*Task objective*
Please return the listing exactly as it stands, skipping any pictures.

Content starts

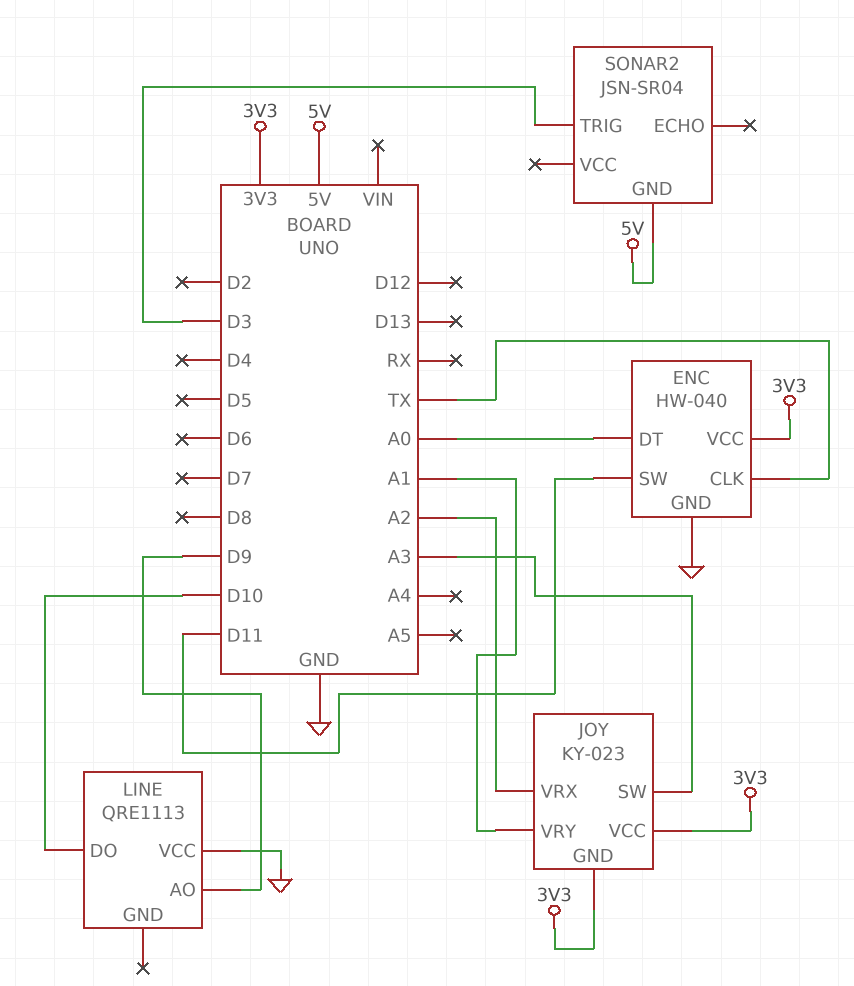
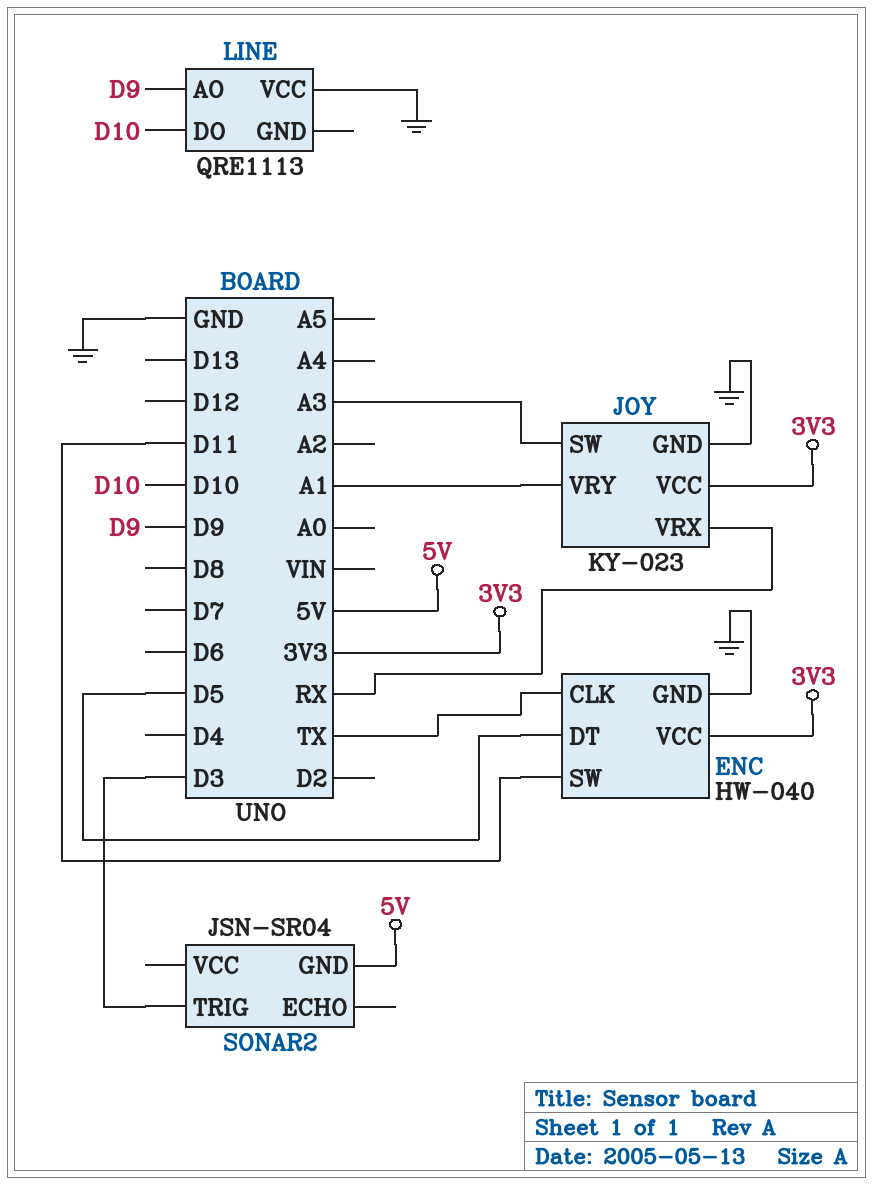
ENC pin DT: A0 -> D5
JOY pin GND: 3V3 -> GND
JOY pin VRX: A2 -> RX

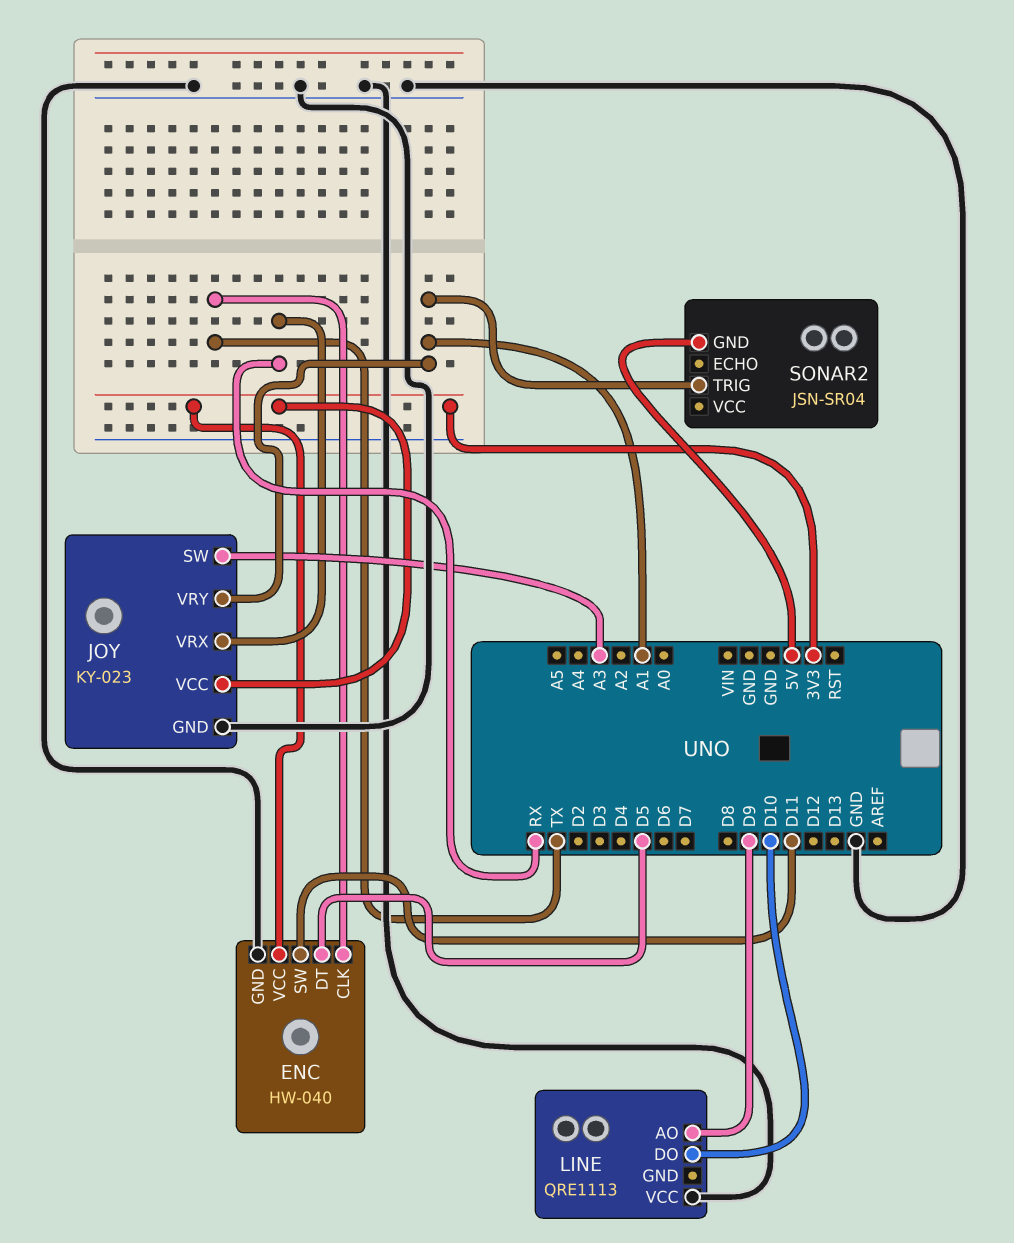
SONAR2 pin TRIG: D3 -> A1

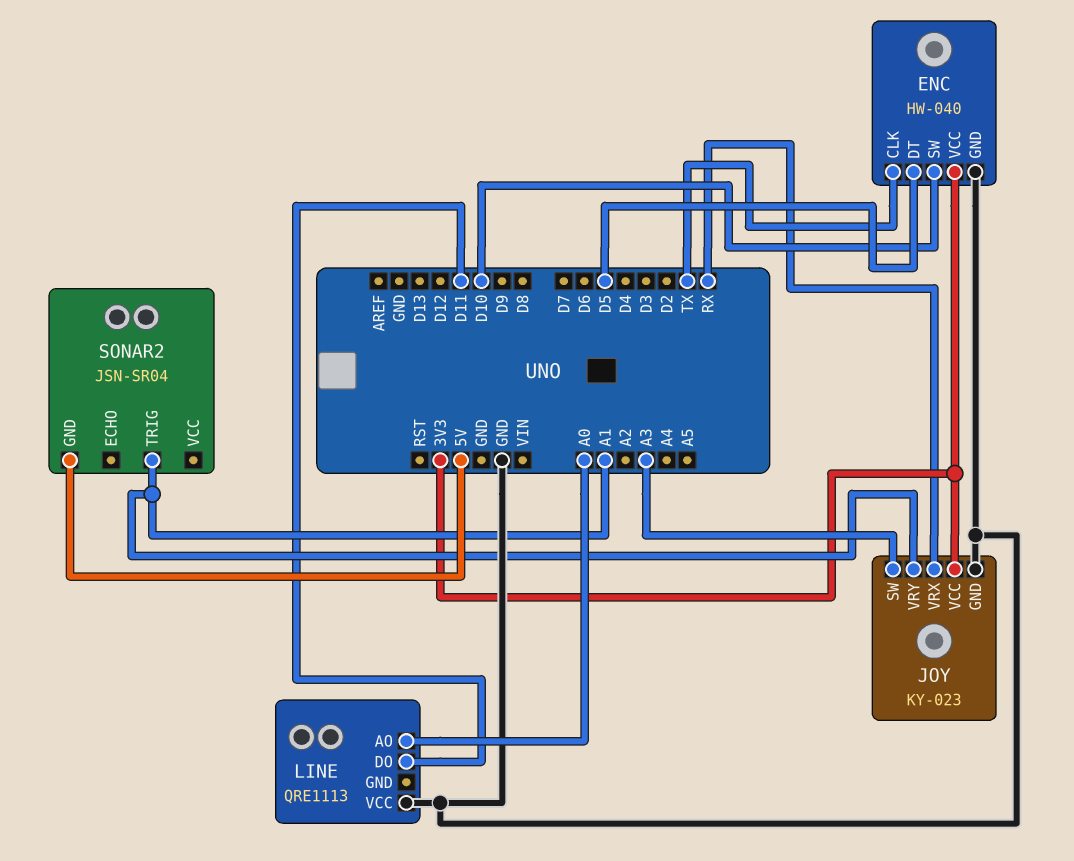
ENC pin SW: D11 -> D10
LINE pin AO: D9 -> A0
LINE pin DO: D10 -> D11

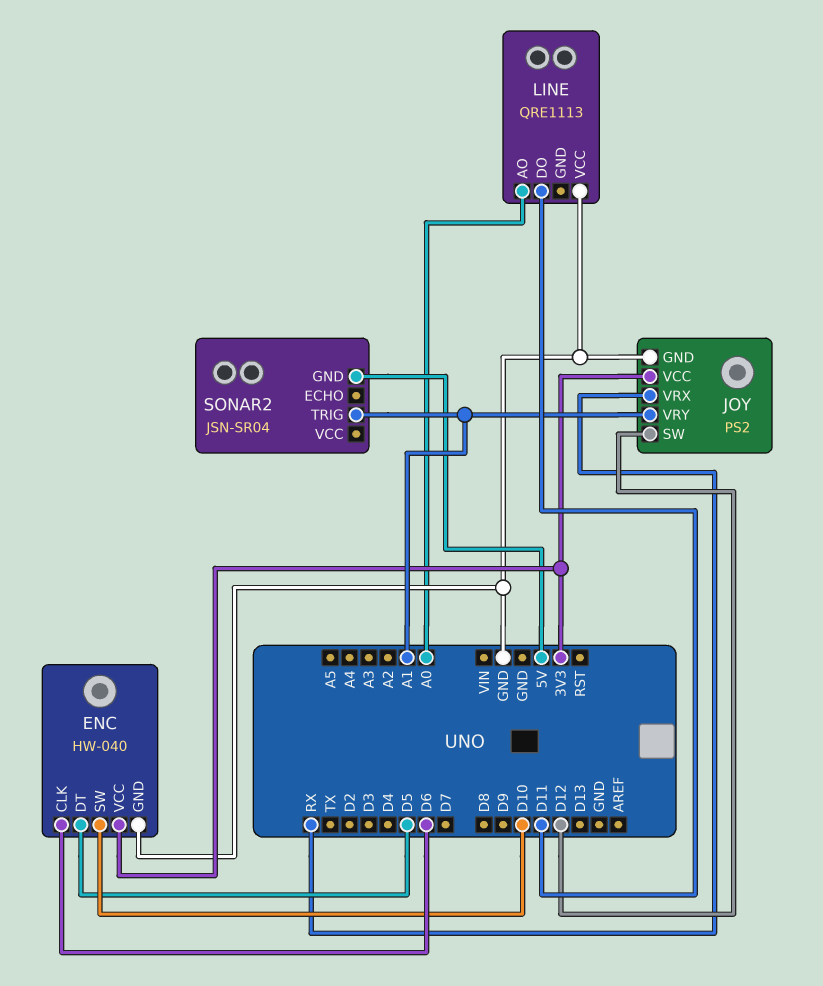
ENC pin CLK: TX -> D6
JOY: KY-023 -> PS2
JOY pin SW: A3 -> D12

Content ends

*Answer to this task*
ENC pin DT: A0 -> D5
JOY pin GND: 3V3 -> GND
JOY pin VRX: A2 -> RX

SONAR2 pin TRIG: D3 -> A1

ENC pin SW: D11 -> D10
LINE pin AO: D9 -> A0
LINE pin DO: D10 -> D11

ENC pin CLK: TX -> D6
JOY: KY-023 -> PS2
JOY pin SW: A3 -> D12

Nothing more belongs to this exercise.